#### Given records:
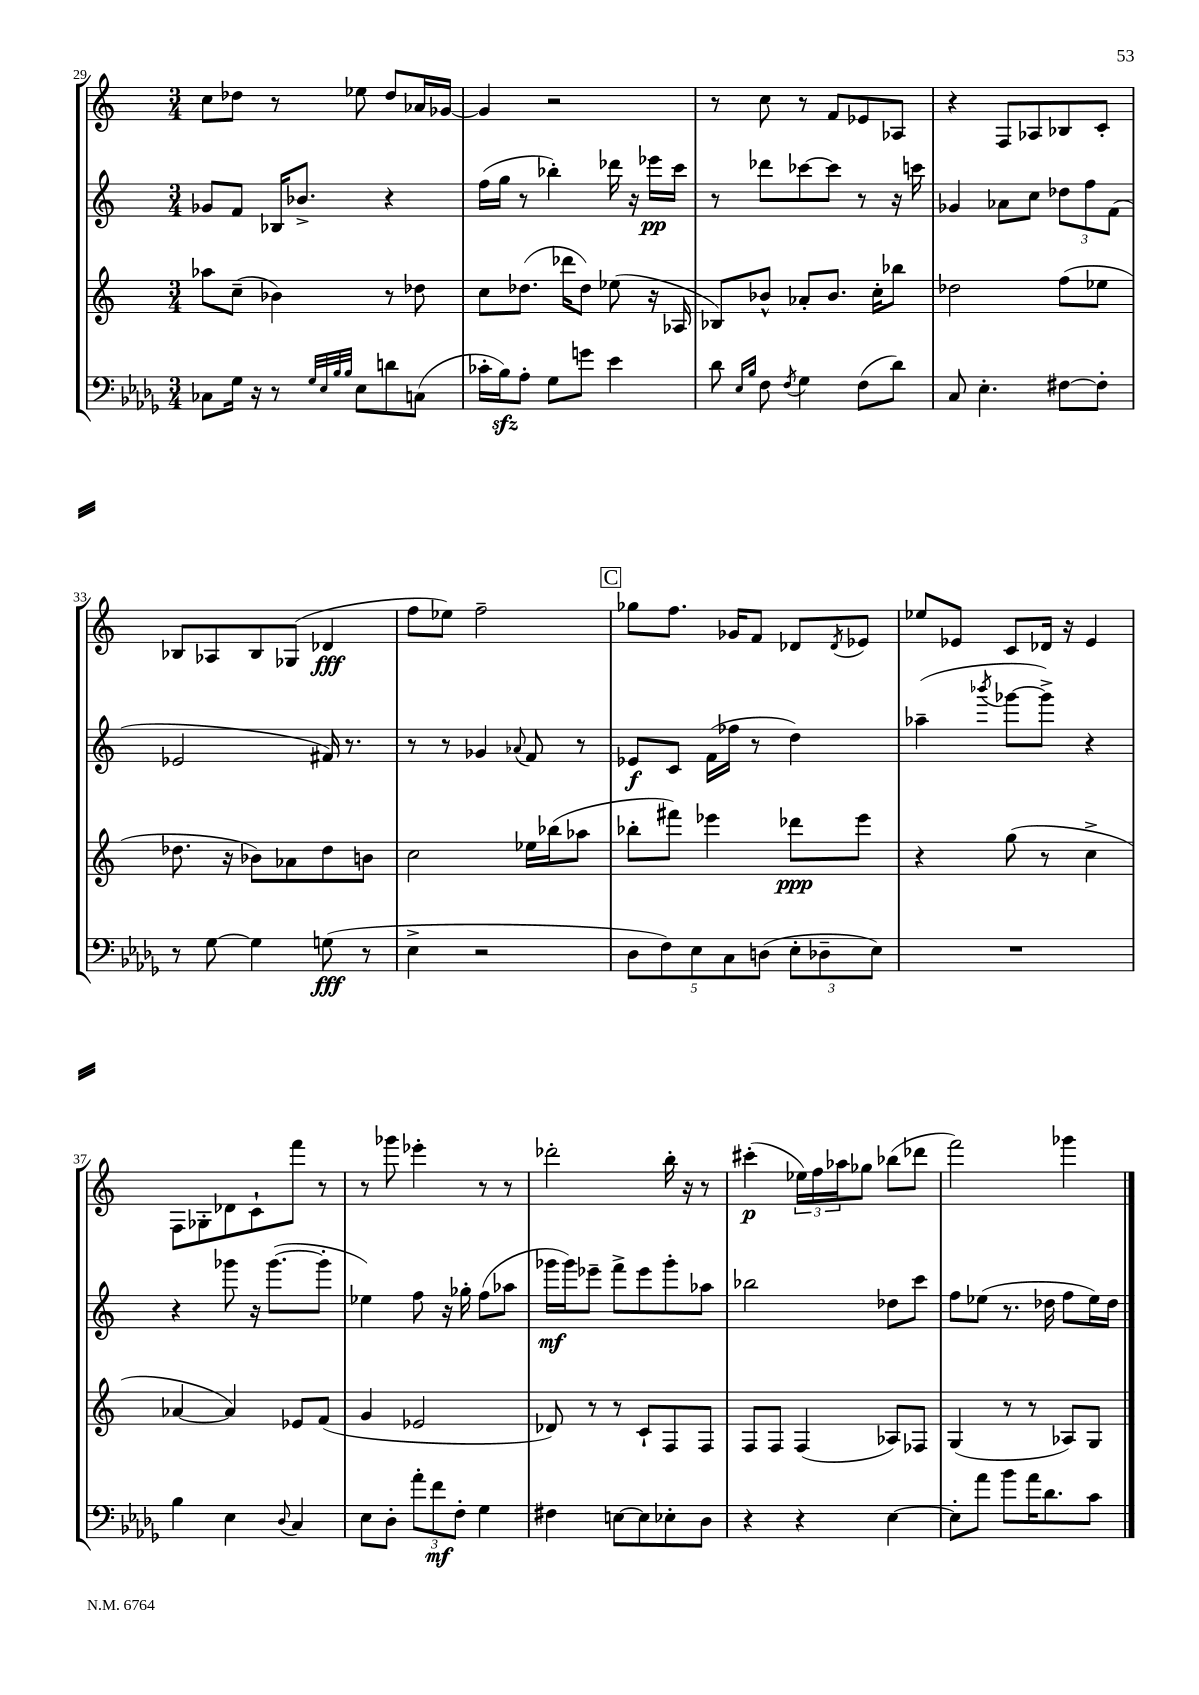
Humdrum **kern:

**kern	**kern	**kern	**kern
*staff4	*staff3	*staff2	*staff1
*clefF4	*clefG2	*clefG2	*clefG2
*k[b-e-a-d-g-]	*k[]	*k[]	*k[]
*M3/4	*M3/4	*M3/4	*M3/4
8C-	8aa-	8g-	8cc
16G-	(8cc~	8f	8dd-
16r	.	.	.
8r	4b-)	16B-	8r
.	.	8.b-^	.
32qqG-	.	.	.
32qqE-	.	.	.
32qqB-	.	.	.
32qqB-	.	.	.
8E-	.	.	8ee-
8d	8r	4r	8dd-
(8C	8dd-	.	16a-
.	.	.	[16g-
=	=	=	=
16c-'	8cc	(16ff	4g-]
16B-)	.	16gg	.
8A-'	(8.dd-	8r	.
8G-	.	4bb-')	2r
.	16ddd-	.	.
8g	8dd-)	.	.
4e-	(8ee-	16ddd-	.
.	.	16r	.
.	16r	16eee-	.
.	16A-	16ccc	.
=	=	=	=
8d-	8B-)	8r	8r
16qqE-	.	.	.
16qqB-	.	.	.
8F	8b-^^	8ddd-	8cc
8qF	.	.	.
4G-	8a-'	[8ccc-	8r
.	8.b-	8ccc-]	8f
(8F	.	8r	8e-
.	16cc'	.	.
8d-)	8bb-	16r	8A-
.	.	16ccc	.
=	=	=	=
8C	2dd-	4g-	4r
4.E-'	.	.	.
.	.	8a-	8F
.	.	8cc	8A-
[8F#	(8ff	12dd-	8B-
.	.	12ff	.
8F#']	8ee-	.	8c'
.	.	(12f	.
=	=	=	=
8r	8.dd-	2e-	8B-
[8G-	.	.	8A-
.	16r	.	.
4G-]	8b-)	.	8B-
.	8a-	.	(8G-
(8G	8dd-	16f#)	4d-
.	.	8.r	.
8r	8b	.	.
=	=	=	=
4E-^	2cc	8r	8ff
.	.	8r	8ee-)
2r	.	4g-	2ff~
.	.	8qqa-	.
.	16ee-	8f	.
.	(16bb-	.	.
.	8aa-	8r	.
=	=	=	=
10D-	8bb-'	8e-	8gg-
10F)	.	.	.
.	8fff#)	8c	8.ff
10E-	.	.	.
.	4eee-	(16f	.
10C	.	.	.
.	.	16ff-	16g-
.	.	8r	8f
(10D	.	.	.
12E-'	8ddd-	4dd)	8d-
12D-~	.	.	.
.	.	.	8qd-
.	8eee-	.	8e-
12E-)	.	.	.
=	=	=	=
2.r	4r	(4aa-~	8ee-
.	.	.	8e-
.	.	8qbbb-	.
.	(8gg	[8ggg-	8c
.	8r	8ggg-^])	16d-
.	.	.	16r
.	4cc^	4r	4e-
=	=	=	=
4B-	[4a-	4r	8F
.	.	.	8G-'
4E-	4a-])	8ggg-	8d-
.	.	16r	8c`
.	.	([8.ggg-	.
8qqD-	.	.	.
4C	8e-	.	8fff
.	(8f	8ggg-']	8r
=	=	=	=
8E-	4g	4ee-)	8r
8D-'	.	.	8ggg-
12a-'	2e-	8ff	4eee-'
12f	.	.	.
.	.	16r	.
12F'	.	.	.
.	.	16gg-'	.
4G-	.	(8ff	8r
.	.	8aa-	8r
=	=	=	=
4F#	8d-)	16ggg-	2ddd-'
.	.	16ggg-)	.
.	8r	8eee-~	.
[8E	8r	8fff^	.
8E]	8c`	8eee-	.
8E-'	8F	8ggg-'	16bb'
.	.	.	16r
8D-	8F	8aa-	8r
=	=	=	=
4r	8F	2bb-	(4ccc#'
.	8F	.	.
4r	(4F	.	24ee-)
.	.	.	24ff
.	.	.	24aa-
.	.	.	8gg-
[4E-	8A-)	8dd-	(8bb-
.	8F-	8ccc	8ddd-
=	=	=	=
8E-']	(4G	8ff	2fff)
8a-	.	(8ee-	.
8b-	8r	8.r	.
16a-	8r	.	.
8.d-	.	16dd-	.
.	8A-)	8ff	4ggg-
8c	8G	16ee-)	.
.	.	16dd-	.
==	==	==	==
*-	*-	*-	*-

#### The problem:
Copy out the notation of the item above line for line, without any change, and leave the picture out of your answer.

#### The solution:
Humdrum **kern:

**kern	**kern	**kern	**kern
*staff4	*staff3	*staff2	*staff1
*clefF4	*clefG2	*clefG2	*clefG2
*k[b-e-a-d-g-]	*k[]	*k[]	*k[]
*M3/4	*M3/4	*M3/4	*M3/4
8C-	8aa-	8g-	8cc
16G-	(8cc~	8f	8dd-
16r	.	.	.
8r	4b-)	16B-	8r
.	.	8.b-^	.
32qqG-	.	.	.
32qqE-	.	.	.
32qqB-	.	.	.
32qqB-	.	.	.
8E-	.	.	8ee-
8d	8r	4r	8dd-
(8C	8dd-	.	16a-
.	.	.	[16g-
=	=	=	=
16c-'	8cc	(16ff	4g-]
16B-)	.	16gg	.
8A-'	(8.dd-	8r	.
8G-	.	4bb-')	2r
.	16ddd-	.	.
8g	8dd-)	.	.
4e-	(8ee-	16ddd-	.
.	.	16r	.
.	16r	16eee-	.
.	16A-	16ccc	.
=	=	=	=
8d-	8B-)	8r	8r
16qqE-	.	.	.
16qqB-	.	.	.
8F	8b-^^	8ddd-	8cc
8qF	.	.	.
4G-	8a-'	[8ccc-	8r
.	8.b-	8ccc-]	8f
(8F	.	8r	8e-
.	16cc'	.	.
8d-)	8bb-	16r	8A-
.	.	16ccc	.
=	=	=	=
8C	2dd-	4g-	4r
4.E-'	.	.	.
.	.	8a-	8F
.	.	8cc	8A-
[8F#	(8ff	12dd-	8B-
.	.	12ff	.
8F#']	8ee-	.	8c'
.	.	(12f	.
=	=	=	=
8r	8.dd-	2e-	8B-
[8G-	.	.	8A-
.	16r	.	.
4G-]	8b-)	.	8B-
.	8a-	.	(8G-
(8G	8dd-	16f#)	4d-
.	.	8.r	.
8r	8b	.	.
=	=	=	=
4E-^	2cc	8r	8ff
.	.	8r	8ee-)
2r	.	4g-	2ff~
.	.	8qqa-	.
.	16ee-	8f	.
.	(16bb-	.	.
.	8aa-	8r	.
=	=	=	=
10D-	8bb-'	8e-	8gg-
10F)	.	.	.
.	8fff#)	8c	8.ff
10E-	.	.	.
.	4eee-	(16f	.
10C	.	.	.
.	.	16ff-	16g-
.	.	8r	8f
(10D	.	.	.
12E-'	8ddd-	4dd)	8d-
12D-~	.	.	.
.	.	.	8qd-
.	8eee-	.	8e-
12E-)	.	.	.
=	=	=	=
2.r	4r	(4aa-~	8ee-
.	.	.	8e-
.	.	8qbbb-	.
.	(8gg	[8ggg-	8c
.	8r	8ggg-^])	16d-
.	.	.	16r
.	4cc^	4r	4e-
=	=	=	=
4B-	[4a-	4r	8F
.	.	.	8G-'
4E-	4a-])	8ggg-	8d-
.	.	16r	8c`
.	.	([8.ggg-	.
8qqD-	.	.	.
4C	8e-	.	8fff
.	(8f	8ggg-']	8r
=	=	=	=
8E-	4g	4ee-)	8r
8D-'	.	.	8ggg-
12a-'	2e-	8ff	4eee-'
12f	.	.	.
.	.	16r	.
12F'	.	.	.
.	.	16gg-'	.
4G-	.	(8ff	8r
.	.	8aa-	8r
=	=	=	=
4F#	8d-)	16ggg-	2ddd-'
.	.	16ggg-)	.
.	8r	8eee-~	.
[8E	8r	8fff^	.
8E]	8c`	8eee-	.
8E-'	8F	8ggg-'	16bb'
.	.	.	16r
8D-	8F	8aa-	8r
=	=	=	=
4r	8F	2bb-	(4ccc#'
.	8F	.	.
4r	(4F	.	24ee-)
.	.	.	24ff
.	.	.	24aa-
.	.	.	8gg-
[4E-	8A-)	8dd-	(8bb-
.	8F-	8ccc	8ddd-
=	=	=	=
8E-']	(4G	8ff	2fff)
8a-	.	(8ee-	.
8b-	8r	8.r	.
16a-	8r	.	.
8.d-	.	16dd-	.
.	8A-)	8ff	4ggg-
8c	8G	16ee-)	.
.	.	16dd-	.
==	==	==	==
*-	*-	*-	*-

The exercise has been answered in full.